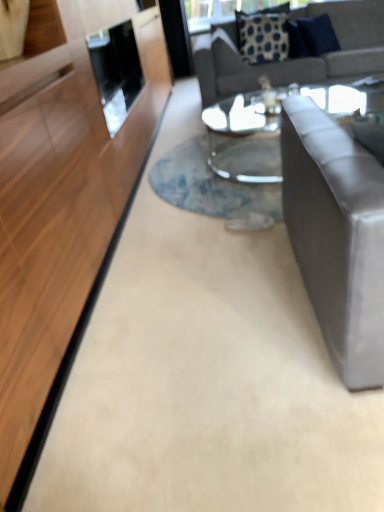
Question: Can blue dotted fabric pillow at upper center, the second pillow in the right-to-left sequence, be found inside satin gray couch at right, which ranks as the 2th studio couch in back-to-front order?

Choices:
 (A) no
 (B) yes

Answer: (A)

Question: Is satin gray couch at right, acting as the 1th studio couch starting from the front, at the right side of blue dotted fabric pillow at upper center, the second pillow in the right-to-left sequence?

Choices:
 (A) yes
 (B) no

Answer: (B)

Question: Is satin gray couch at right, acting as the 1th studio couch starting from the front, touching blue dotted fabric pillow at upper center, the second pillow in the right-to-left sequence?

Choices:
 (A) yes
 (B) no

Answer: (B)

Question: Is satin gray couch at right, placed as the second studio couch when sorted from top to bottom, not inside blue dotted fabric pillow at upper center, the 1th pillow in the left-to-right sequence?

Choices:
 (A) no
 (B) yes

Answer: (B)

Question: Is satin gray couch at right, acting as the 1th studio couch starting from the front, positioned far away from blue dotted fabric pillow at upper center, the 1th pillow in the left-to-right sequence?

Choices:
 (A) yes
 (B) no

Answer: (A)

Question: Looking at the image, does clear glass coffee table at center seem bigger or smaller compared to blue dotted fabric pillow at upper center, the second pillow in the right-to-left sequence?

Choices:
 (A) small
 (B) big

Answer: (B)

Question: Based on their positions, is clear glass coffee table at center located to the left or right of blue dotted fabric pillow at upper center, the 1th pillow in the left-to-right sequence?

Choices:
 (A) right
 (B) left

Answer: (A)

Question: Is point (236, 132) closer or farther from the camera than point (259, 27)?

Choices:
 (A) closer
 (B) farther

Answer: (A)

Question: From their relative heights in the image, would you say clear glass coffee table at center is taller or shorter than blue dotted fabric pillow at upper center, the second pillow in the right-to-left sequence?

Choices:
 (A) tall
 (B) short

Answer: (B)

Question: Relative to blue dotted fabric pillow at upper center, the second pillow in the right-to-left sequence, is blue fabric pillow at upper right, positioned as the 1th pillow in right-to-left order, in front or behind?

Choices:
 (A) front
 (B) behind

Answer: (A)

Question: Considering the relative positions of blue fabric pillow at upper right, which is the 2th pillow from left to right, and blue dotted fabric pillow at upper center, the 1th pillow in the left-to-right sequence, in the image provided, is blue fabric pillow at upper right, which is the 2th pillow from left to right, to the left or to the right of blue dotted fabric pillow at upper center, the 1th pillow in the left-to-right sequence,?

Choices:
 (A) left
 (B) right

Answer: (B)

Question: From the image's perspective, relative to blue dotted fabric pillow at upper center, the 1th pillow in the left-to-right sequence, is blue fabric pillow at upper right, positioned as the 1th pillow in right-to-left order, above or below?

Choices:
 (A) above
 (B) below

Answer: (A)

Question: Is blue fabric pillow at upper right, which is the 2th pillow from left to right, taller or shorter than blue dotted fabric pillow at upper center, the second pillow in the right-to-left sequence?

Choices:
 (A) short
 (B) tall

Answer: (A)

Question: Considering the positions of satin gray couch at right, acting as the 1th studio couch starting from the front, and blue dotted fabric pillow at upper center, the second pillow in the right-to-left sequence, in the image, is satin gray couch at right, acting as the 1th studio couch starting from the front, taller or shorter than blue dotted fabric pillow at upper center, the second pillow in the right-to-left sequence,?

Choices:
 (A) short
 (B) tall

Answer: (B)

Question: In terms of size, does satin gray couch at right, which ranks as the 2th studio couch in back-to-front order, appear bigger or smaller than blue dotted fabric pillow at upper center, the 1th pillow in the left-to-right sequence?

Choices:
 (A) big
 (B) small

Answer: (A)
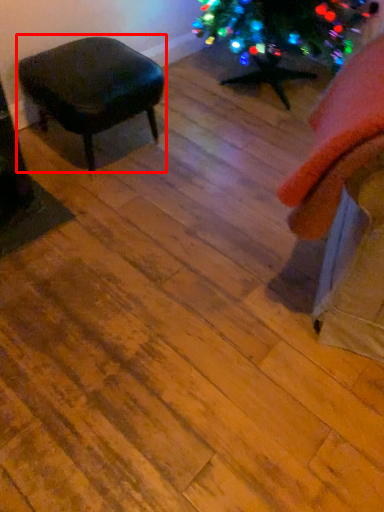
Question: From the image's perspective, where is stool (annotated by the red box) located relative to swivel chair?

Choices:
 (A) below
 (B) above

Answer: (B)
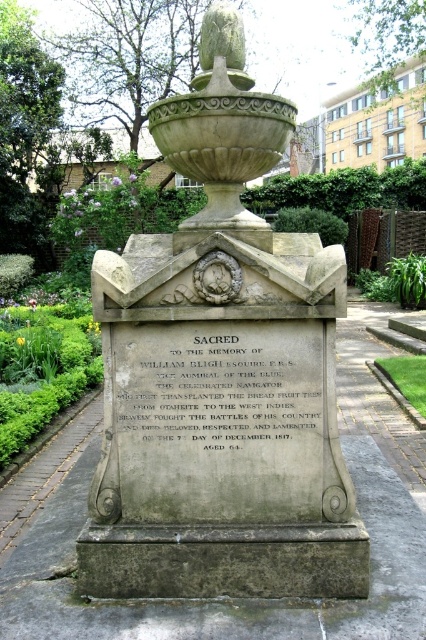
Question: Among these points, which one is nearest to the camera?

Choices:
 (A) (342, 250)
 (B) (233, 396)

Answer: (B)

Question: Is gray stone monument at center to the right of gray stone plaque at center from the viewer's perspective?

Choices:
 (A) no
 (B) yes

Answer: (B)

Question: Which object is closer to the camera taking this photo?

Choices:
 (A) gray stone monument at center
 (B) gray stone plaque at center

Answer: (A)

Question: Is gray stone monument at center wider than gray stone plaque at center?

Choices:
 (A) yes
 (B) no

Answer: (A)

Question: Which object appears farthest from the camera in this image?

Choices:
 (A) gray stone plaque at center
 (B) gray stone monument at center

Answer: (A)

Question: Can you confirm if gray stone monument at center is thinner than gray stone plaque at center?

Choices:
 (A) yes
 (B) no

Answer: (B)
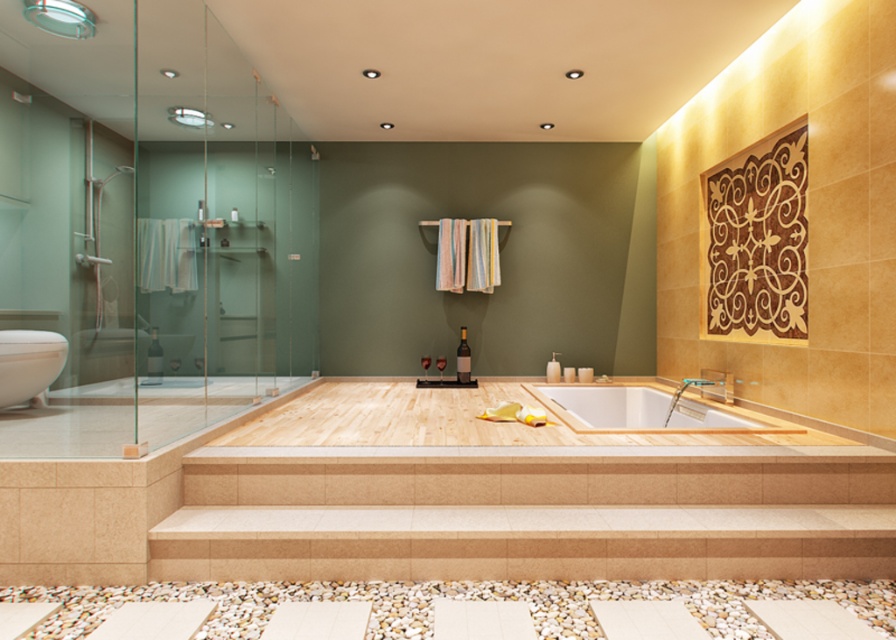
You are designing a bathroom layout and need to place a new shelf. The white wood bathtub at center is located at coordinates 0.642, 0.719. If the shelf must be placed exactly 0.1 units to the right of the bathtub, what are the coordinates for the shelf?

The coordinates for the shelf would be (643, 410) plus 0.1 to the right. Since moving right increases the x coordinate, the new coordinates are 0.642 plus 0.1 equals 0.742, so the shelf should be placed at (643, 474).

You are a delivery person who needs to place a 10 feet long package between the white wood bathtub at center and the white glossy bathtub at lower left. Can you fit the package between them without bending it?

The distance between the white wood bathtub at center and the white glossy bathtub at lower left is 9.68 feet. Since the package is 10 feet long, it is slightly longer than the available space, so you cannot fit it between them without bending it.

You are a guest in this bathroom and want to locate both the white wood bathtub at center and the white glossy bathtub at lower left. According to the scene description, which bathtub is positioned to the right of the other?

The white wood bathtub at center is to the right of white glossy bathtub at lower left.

What you have to do>
Pull the text of every item above out word for word, and leave the pictures out.

Output of the task>
Question: Can blue dotted fabric pillow at upper center, the second pillow in the right-to-left sequence, be found inside satin gray couch at right, which ranks as the 2th studio couch in back-to-front order?

Choices:
 (A) no
 (B) yes

Answer: (A)

Question: Is satin gray couch at right, acting as the 1th studio couch starting from the front, at the right side of blue dotted fabric pillow at upper center, the second pillow in the right-to-left sequence?

Choices:
 (A) yes
 (B) no

Answer: (B)

Question: Is satin gray couch at right, acting as the 1th studio couch starting from the front, touching blue dotted fabric pillow at upper center, the second pillow in the right-to-left sequence?

Choices:
 (A) yes
 (B) no

Answer: (B)

Question: Is satin gray couch at right, placed as the second studio couch when sorted from top to bottom, not inside blue dotted fabric pillow at upper center, the 1th pillow in the left-to-right sequence?

Choices:
 (A) no
 (B) yes

Answer: (B)

Question: Is satin gray couch at right, acting as the 1th studio couch starting from the front, positioned far away from blue dotted fabric pillow at upper center, the 1th pillow in the left-to-right sequence?

Choices:
 (A) yes
 (B) no

Answer: (A)

Question: Looking at the image, does clear glass coffee table at center seem bigger or smaller compared to blue dotted fabric pillow at upper center, the second pillow in the right-to-left sequence?

Choices:
 (A) small
 (B) big

Answer: (B)

Question: Based on their positions, is clear glass coffee table at center located to the left or right of blue dotted fabric pillow at upper center, the 1th pillow in the left-to-right sequence?

Choices:
 (A) right
 (B) left

Answer: (A)

Question: Is point (236, 132) closer or farther from the camera than point (259, 27)?

Choices:
 (A) closer
 (B) farther

Answer: (A)

Question: From their relative heights in the image, would you say clear glass coffee table at center is taller or shorter than blue dotted fabric pillow at upper center, the second pillow in the right-to-left sequence?

Choices:
 (A) tall
 (B) short

Answer: (B)

Question: Relative to blue dotted fabric pillow at upper center, the second pillow in the right-to-left sequence, is blue fabric pillow at upper right, positioned as the 1th pillow in right-to-left order, in front or behind?

Choices:
 (A) front
 (B) behind

Answer: (A)

Question: Considering the relative positions of blue fabric pillow at upper right, which is the 2th pillow from left to right, and blue dotted fabric pillow at upper center, the 1th pillow in the left-to-right sequence, in the image provided, is blue fabric pillow at upper right, which is the 2th pillow from left to right, to the left or to the right of blue dotted fabric pillow at upper center, the 1th pillow in the left-to-right sequence,?

Choices:
 (A) left
 (B) right

Answer: (B)

Question: From the image's perspective, relative to blue dotted fabric pillow at upper center, the 1th pillow in the left-to-right sequence, is blue fabric pillow at upper right, positioned as the 1th pillow in right-to-left order, above or below?

Choices:
 (A) above
 (B) below

Answer: (A)

Question: Is blue fabric pillow at upper right, which is the 2th pillow from left to right, taller or shorter than blue dotted fabric pillow at upper center, the second pillow in the right-to-left sequence?

Choices:
 (A) short
 (B) tall

Answer: (A)

Question: Considering the positions of satin gray couch at right, acting as the 1th studio couch starting from the front, and blue dotted fabric pillow at upper center, the second pillow in the right-to-left sequence, in the image, is satin gray couch at right, acting as the 1th studio couch starting from the front, taller or shorter than blue dotted fabric pillow at upper center, the second pillow in the right-to-left sequence,?

Choices:
 (A) short
 (B) tall

Answer: (B)

Question: In terms of size, does satin gray couch at right, which ranks as the 2th studio couch in back-to-front order, appear bigger or smaller than blue dotted fabric pillow at upper center, the 1th pillow in the left-to-right sequence?

Choices:
 (A) big
 (B) small

Answer: (A)
Question: From the image's perspective, where is stool (annotated by the red box) located relative to swivel chair?

Choices:
 (A) below
 (B) above

Answer: (B)
Question: Among these points, which one is nearest to the camera?

Choices:
 (A) (342, 250)
 (B) (233, 396)

Answer: (B)

Question: Is gray stone monument at center to the right of gray stone plaque at center from the viewer's perspective?

Choices:
 (A) no
 (B) yes

Answer: (B)

Question: Which object is closer to the camera taking this photo?

Choices:
 (A) gray stone monument at center
 (B) gray stone plaque at center

Answer: (A)

Question: Is gray stone monument at center wider than gray stone plaque at center?

Choices:
 (A) yes
 (B) no

Answer: (A)

Question: Which object appears farthest from the camera in this image?

Choices:
 (A) gray stone plaque at center
 (B) gray stone monument at center

Answer: (A)

Question: Can you confirm if gray stone monument at center is thinner than gray stone plaque at center?

Choices:
 (A) yes
 (B) no

Answer: (B)
You are designing a bathroom layout and need to place a new shelf. The white wood bathtub at center is located at coordinates 0.642, 0.719. If the shelf must be placed exactly 0.1 units to the right of the bathtub, what are the coordinates for the shelf?

The coordinates for the shelf would be (643, 410) plus 0.1 to the right. Since moving right increases the x coordinate, the new coordinates are 0.642 plus 0.1 equals 0.742, so the shelf should be placed at (643, 474).

You are a delivery person who needs to place a 10 feet long package between the white wood bathtub at center and the white glossy bathtub at lower left. Can you fit the package between them without bending it?

The distance between the white wood bathtub at center and the white glossy bathtub at lower left is 9.68 feet. Since the package is 10 feet long, it is slightly longer than the available space, so you cannot fit it between them without bending it.

You are a guest in this bathroom and want to locate both the white wood bathtub at center and the white glossy bathtub at lower left. According to the scene description, which bathtub is positioned to the right of the other?

The white wood bathtub at center is to the right of white glossy bathtub at lower left.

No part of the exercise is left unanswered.